- [Task goal]: Given these entries, repeat exactly the lines starting with the one that has "[393,118,443,149]" and going on through the one that has "[334,136,375,201]", both included, but none of the pictures.

- [Data provided]:
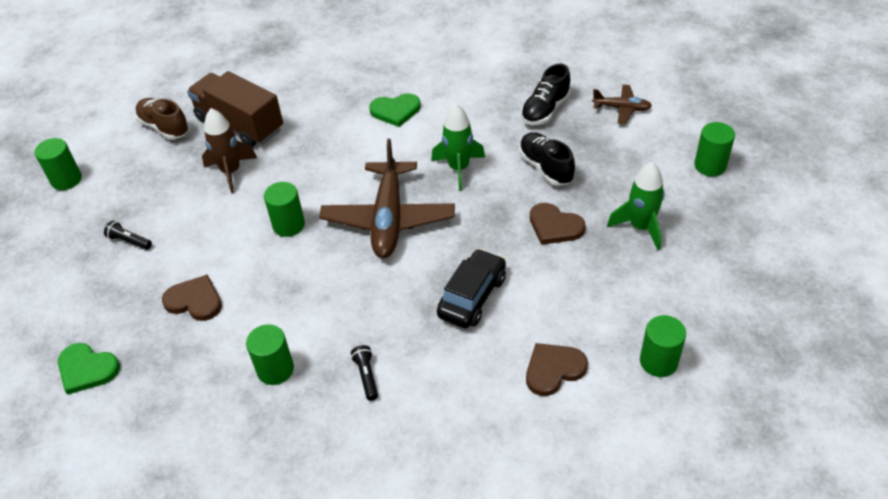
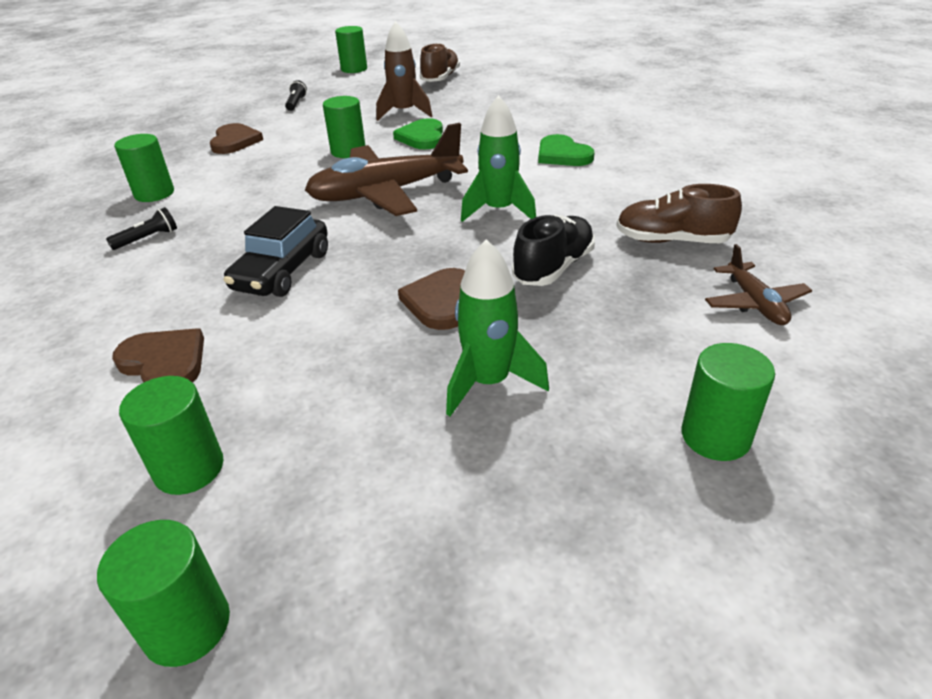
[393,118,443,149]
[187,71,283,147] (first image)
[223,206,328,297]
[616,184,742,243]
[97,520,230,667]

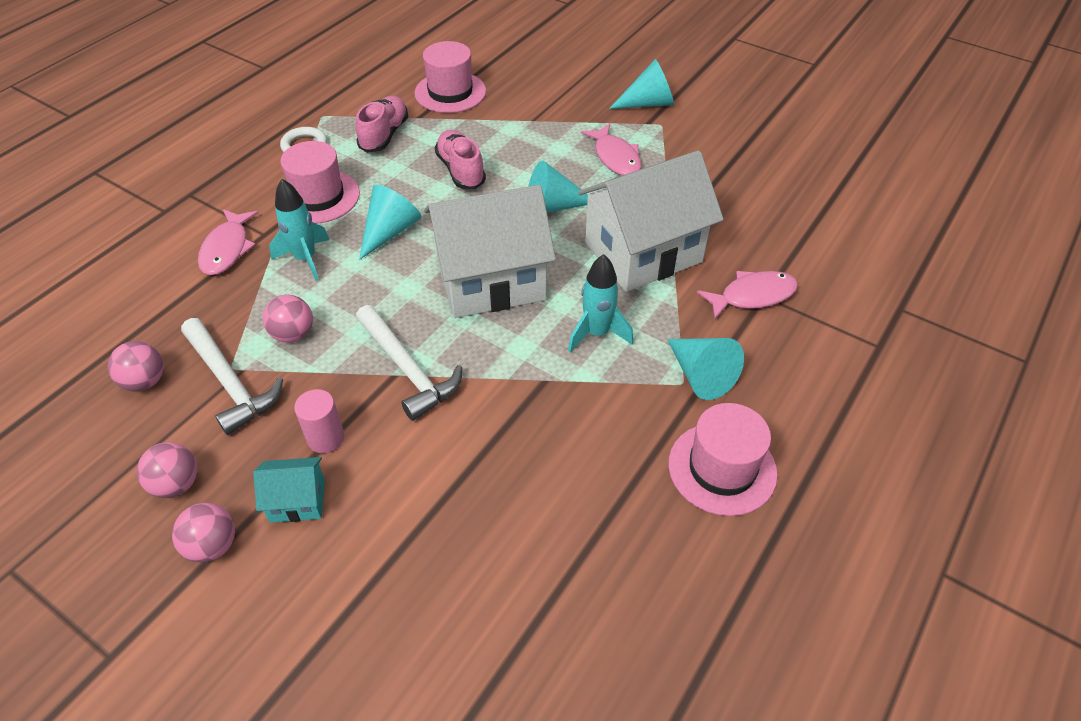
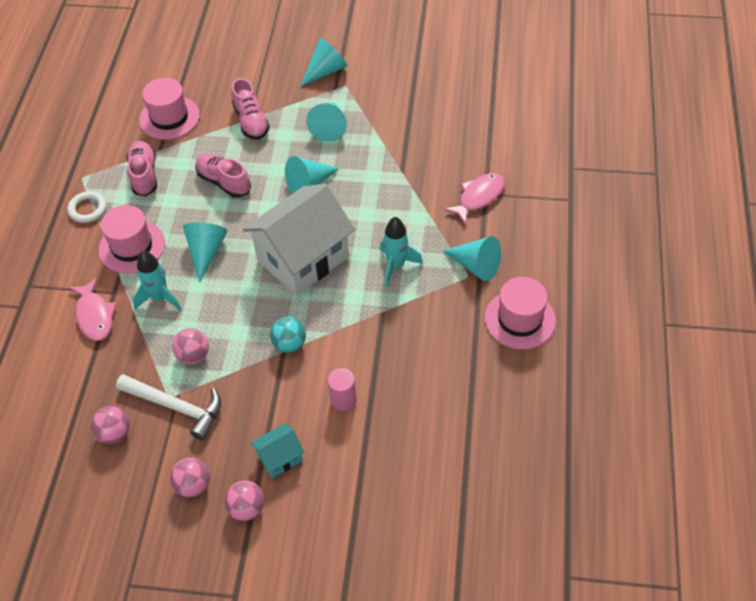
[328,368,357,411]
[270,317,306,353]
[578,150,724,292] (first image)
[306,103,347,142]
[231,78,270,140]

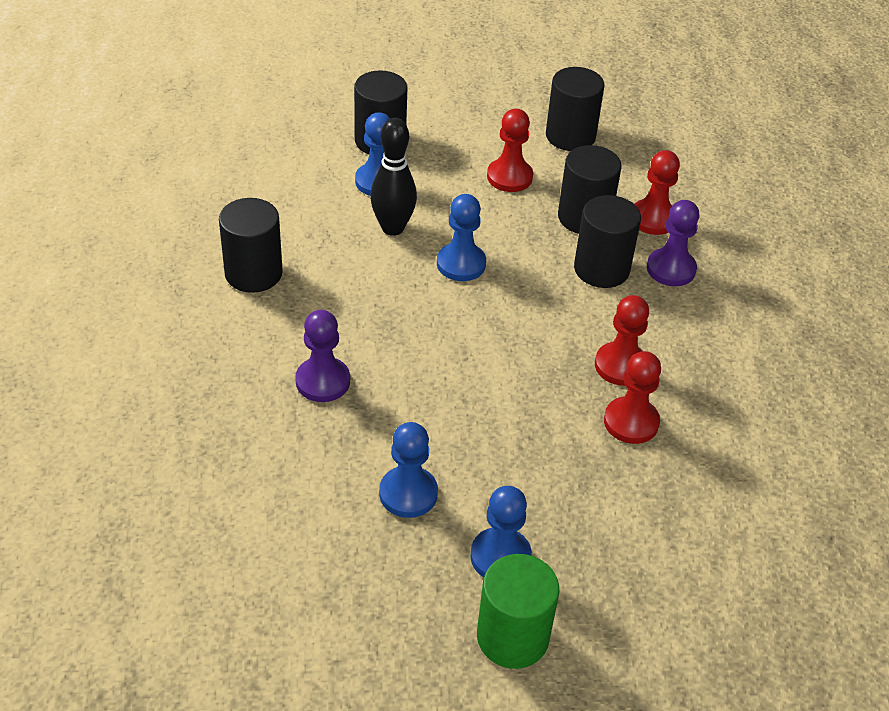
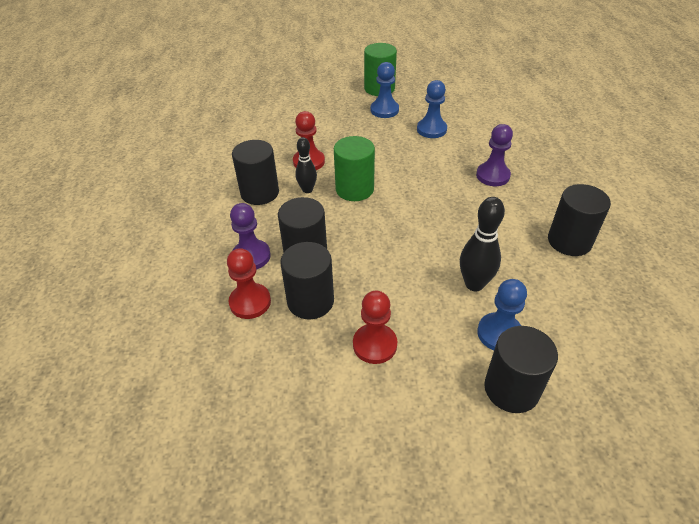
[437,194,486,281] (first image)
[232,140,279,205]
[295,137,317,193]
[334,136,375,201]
==
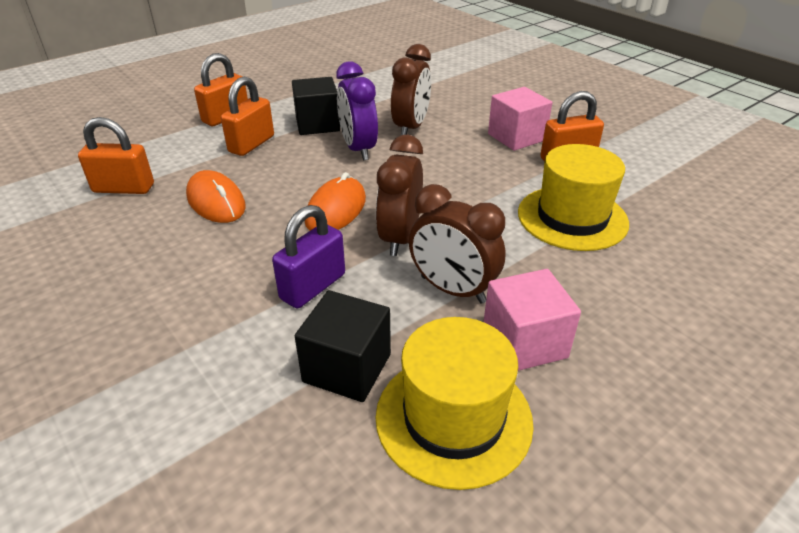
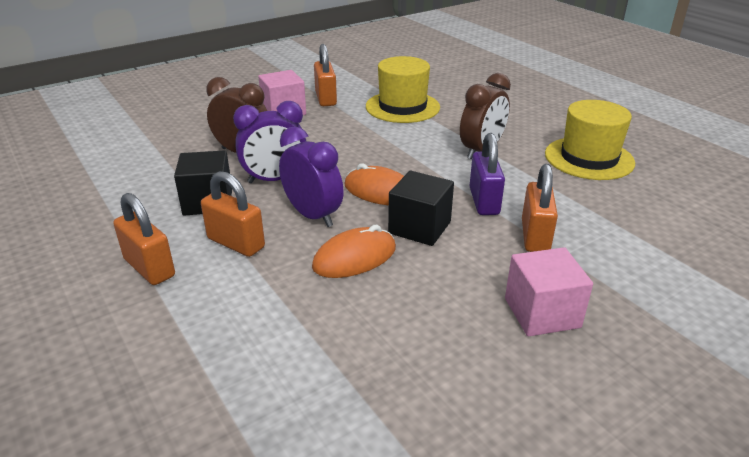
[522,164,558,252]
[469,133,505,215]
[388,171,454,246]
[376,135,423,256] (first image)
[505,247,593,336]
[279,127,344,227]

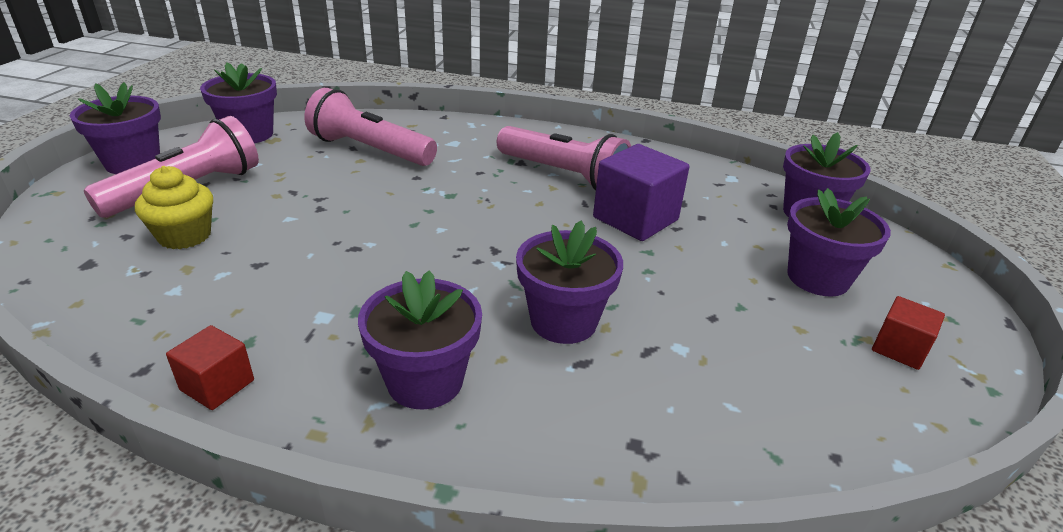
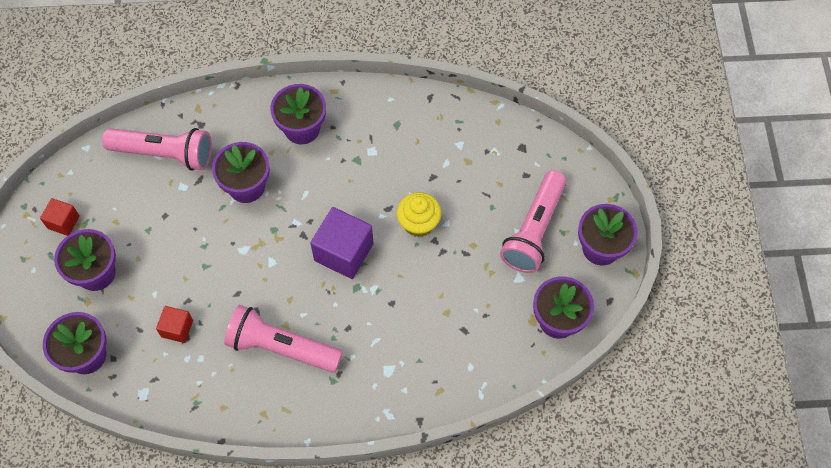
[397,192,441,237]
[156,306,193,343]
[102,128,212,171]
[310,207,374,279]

- [Task solution]:
[393,118,443,149]
[187,71,283,147] (first image)
[223,206,328,297]
[616,184,742,243]
[97,520,230,667]

[328,368,357,411]
[270,317,306,353]
[578,150,724,292] (first image)
[306,103,347,142]
[231,78,270,140]

[437,194,486,281] (first image)
[232,140,279,205]
[295,137,317,193]
[334,136,375,201]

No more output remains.